== MATERIAL SUPPLIED

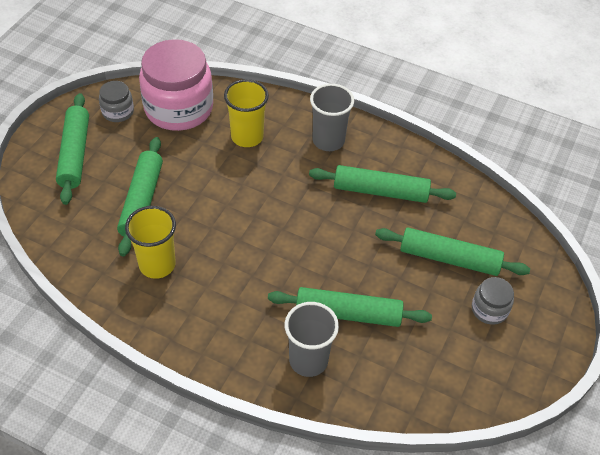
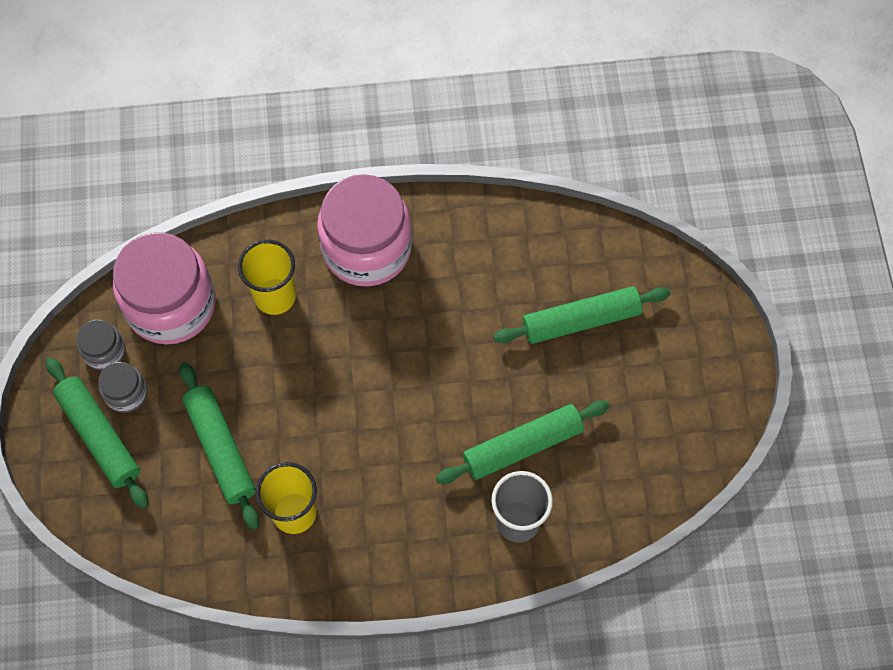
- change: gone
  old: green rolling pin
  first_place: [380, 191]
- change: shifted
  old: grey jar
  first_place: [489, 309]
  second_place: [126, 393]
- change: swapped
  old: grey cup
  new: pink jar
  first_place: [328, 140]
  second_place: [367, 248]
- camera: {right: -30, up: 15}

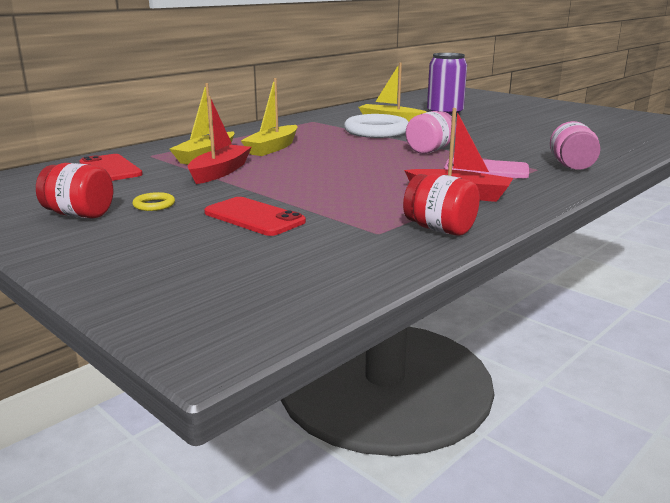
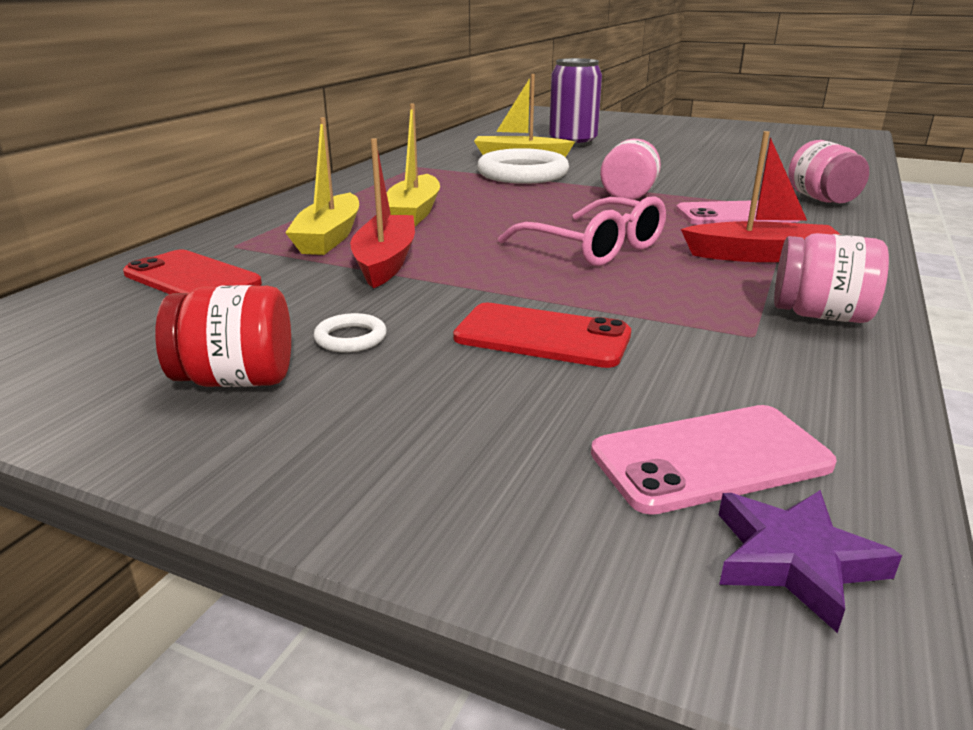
- change: new
  new: pink glasses
  second_place: [594, 248]
- change: new
  new: pink phone
  second_place: [710, 459]
- change: new
  new: purple star
  second_place: [794, 561]
- change: repainted
  old: yellow ring
  new: white ring
  first_place: [154, 205]
  second_place: [350, 338]
- change: repainted
  old: red jar
  new: pink jar
  first_place: [440, 229]
  second_place: [820, 315]
- camera: {right: -20, up: 5}

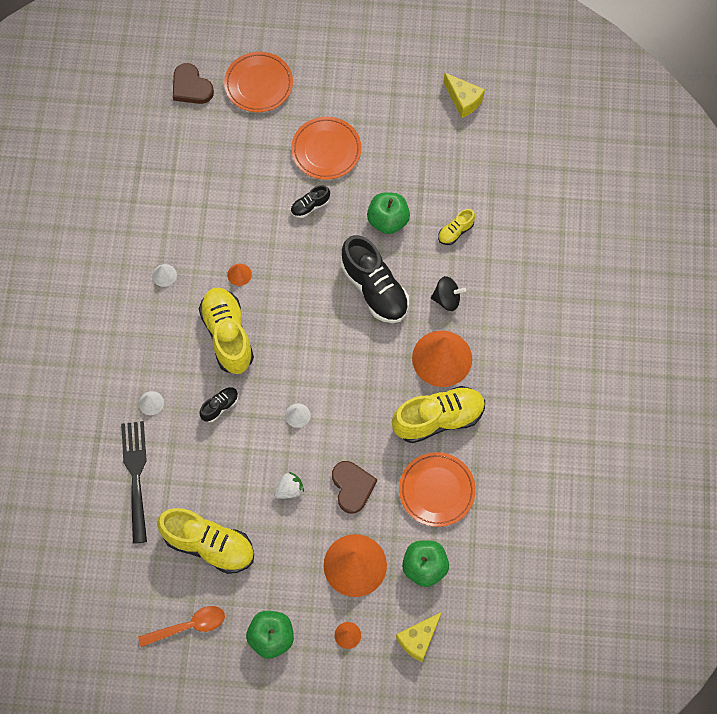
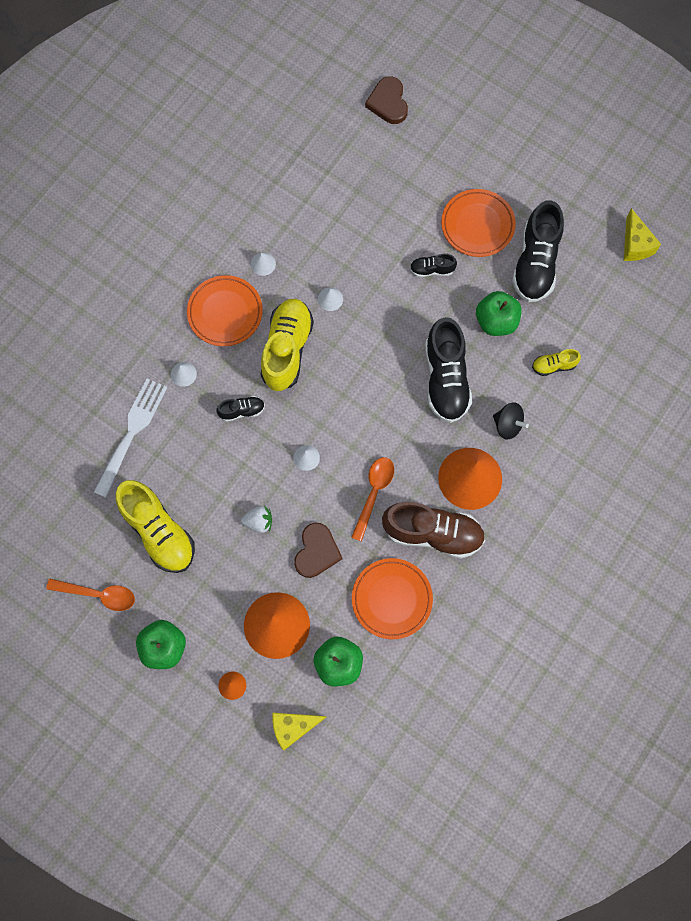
- change: new
  new: orange spoon
  second_place: [374, 493]
- change: new
  new: black shoe
  second_place: [535, 263]
- change: shifted
  old: orange plate
  first_place: [258, 84]
  second_place: [225, 312]
- change: repainted
  old: black fork
  new: white fork
  first_place: [136, 477]
  second_place: [131, 434]
- change: repainted
  old: orange cone
  new: white cone
  first_place: [239, 274]
  second_place: [330, 299]
- change: repainted
  old: yellow shoe
  new: brown shoe
  first_place: [438, 419]
  second_place: [433, 533]
- camera: {right: 30, up: 5}

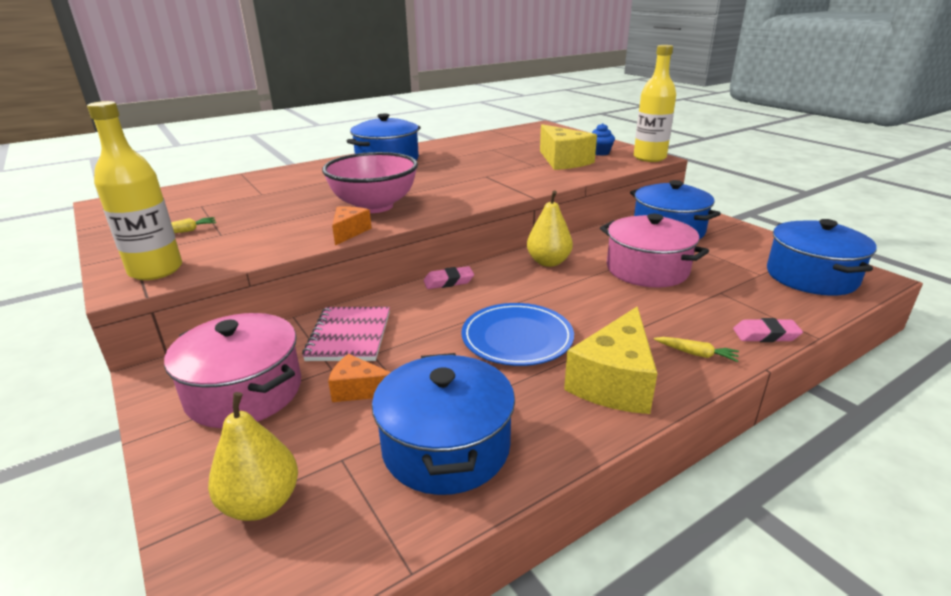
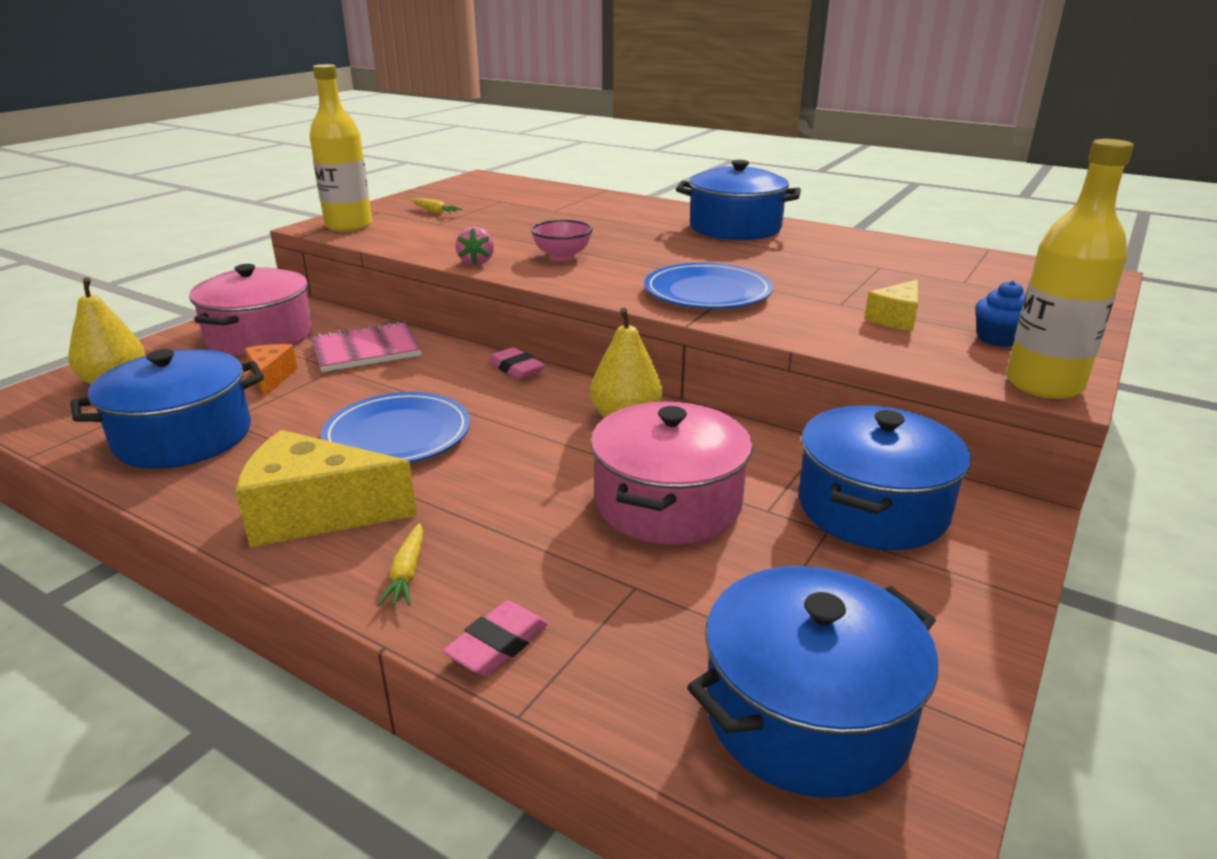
- change: new
  new: blue plate
  second_place: [707, 292]
- change: swapped
  old: orange cheese
  new: pink strawberry
  first_place: [349, 232]
  second_place: [476, 262]
- change: rotated
  old: pink eraser
  first_place: [765, 335]
  second_place: [497, 644]
  degrees: 60
- change: scaled
  old: pink bowl
  first_place: [374, 206]
  second_place: [562, 256]
  factor: 0.52
- change: scaled
  old: yellow cheese
  first_place: [563, 161]
  second_place: [896, 319]
  factor: 0.55
- camera: {right: 65, up: 0}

====

[PROBLEM]
Every record above must be printed exactly, except for its images.

[PROBLEM SOLUTION]
- change: gone
  old: green rolling pin
  first_place: [380, 191]
- change: shifted
  old: grey jar
  first_place: [489, 309]
  second_place: [126, 393]
- change: swapped
  old: grey cup
  new: pink jar
  first_place: [328, 140]
  second_place: [367, 248]
- camera: {right: -30, up: 15}

- change: new
  new: pink glasses
  second_place: [594, 248]
- change: new
  new: pink phone
  second_place: [710, 459]
- change: new
  new: purple star
  second_place: [794, 561]
- change: repainted
  old: yellow ring
  new: white ring
  first_place: [154, 205]
  second_place: [350, 338]
- change: repainted
  old: red jar
  new: pink jar
  first_place: [440, 229]
  second_place: [820, 315]
- camera: {right: -20, up: 5}

- change: new
  new: orange spoon
  second_place: [374, 493]
- change: new
  new: black shoe
  second_place: [535, 263]
- change: shifted
  old: orange plate
  first_place: [258, 84]
  second_place: [225, 312]
- change: repainted
  old: black fork
  new: white fork
  first_place: [136, 477]
  second_place: [131, 434]
- change: repainted
  old: orange cone
  new: white cone
  first_place: [239, 274]
  second_place: [330, 299]
- change: repainted
  old: yellow shoe
  new: brown shoe
  first_place: [438, 419]
  second_place: [433, 533]
- camera: {right: 30, up: 5}

- change: new
  new: blue plate
  second_place: [707, 292]
- change: swapped
  old: orange cheese
  new: pink strawberry
  first_place: [349, 232]
  second_place: [476, 262]
- change: rotated
  old: pink eraser
  first_place: [765, 335]
  second_place: [497, 644]
  degrees: 60
- change: scaled
  old: pink bowl
  first_place: [374, 206]
  second_place: [562, 256]
  factor: 0.52
- change: scaled
  old: yellow cheese
  first_place: [563, 161]
  second_place: [896, 319]
  factor: 0.55
- camera: {right: 65, up: 0}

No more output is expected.